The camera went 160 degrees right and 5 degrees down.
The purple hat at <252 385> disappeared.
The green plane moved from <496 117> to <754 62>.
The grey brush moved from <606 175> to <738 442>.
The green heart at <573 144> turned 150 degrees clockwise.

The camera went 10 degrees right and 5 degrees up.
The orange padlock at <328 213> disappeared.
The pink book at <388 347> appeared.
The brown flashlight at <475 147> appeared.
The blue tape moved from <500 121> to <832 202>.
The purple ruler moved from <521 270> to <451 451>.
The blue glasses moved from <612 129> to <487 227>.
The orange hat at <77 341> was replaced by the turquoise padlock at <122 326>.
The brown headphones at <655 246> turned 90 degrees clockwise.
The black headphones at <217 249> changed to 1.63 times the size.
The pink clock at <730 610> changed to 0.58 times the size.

--

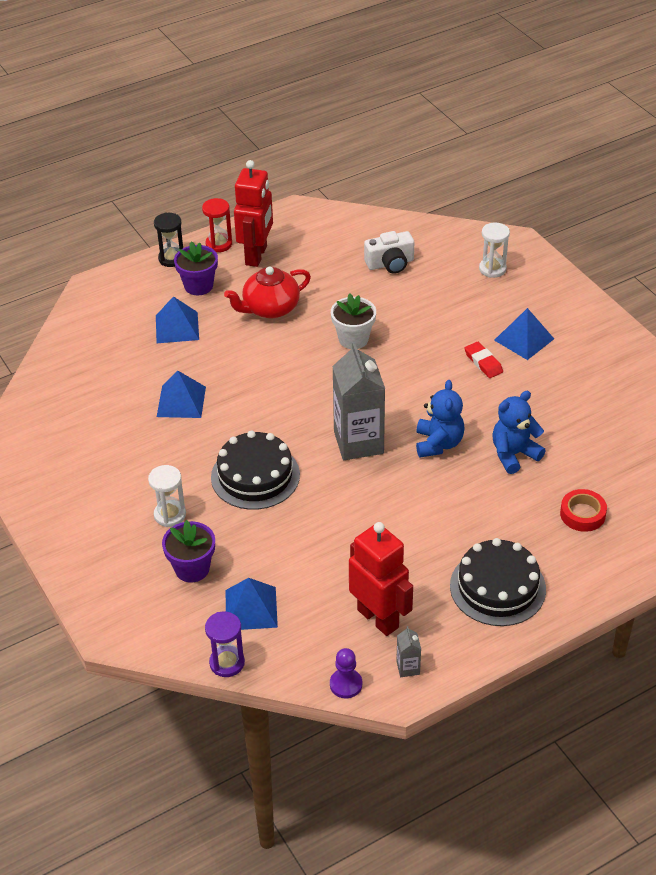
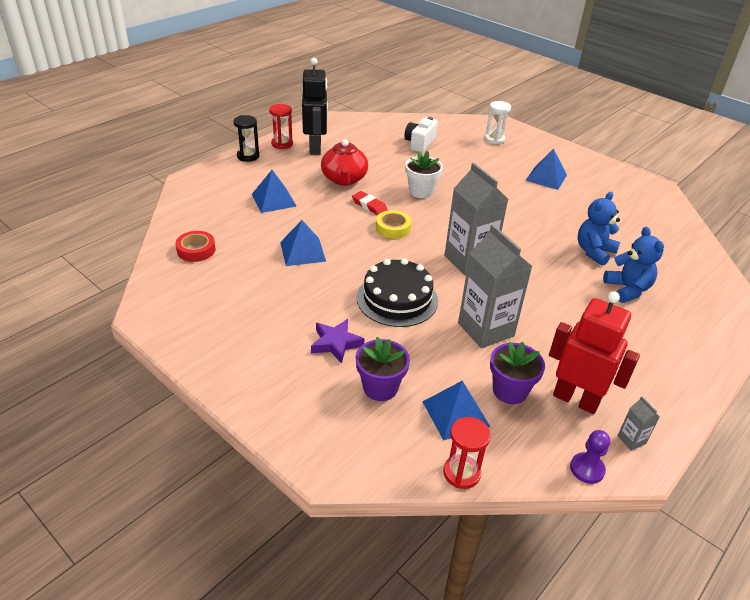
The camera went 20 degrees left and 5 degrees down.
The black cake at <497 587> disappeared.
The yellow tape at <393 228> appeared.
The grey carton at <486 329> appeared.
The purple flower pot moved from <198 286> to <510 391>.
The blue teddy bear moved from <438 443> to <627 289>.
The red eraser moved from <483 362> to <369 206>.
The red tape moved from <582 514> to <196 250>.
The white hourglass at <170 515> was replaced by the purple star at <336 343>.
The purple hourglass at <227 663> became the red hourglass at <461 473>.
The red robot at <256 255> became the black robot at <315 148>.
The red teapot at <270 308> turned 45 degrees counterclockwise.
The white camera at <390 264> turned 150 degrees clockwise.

**THE PROBLEM**. Give back precisely the lines above that start at the line containing "The camera went 160" and end at the line containing "The grey brush", inclusive. No other lines belong in the output.

**ANSWER TO THE PROBLEM**.
The camera went 160 degrees right and 5 degrees down.
The purple hat at <252 385> disappeared.
The green plane moved from <496 117> to <754 62>.
The grey brush moved from <606 175> to <738 442>.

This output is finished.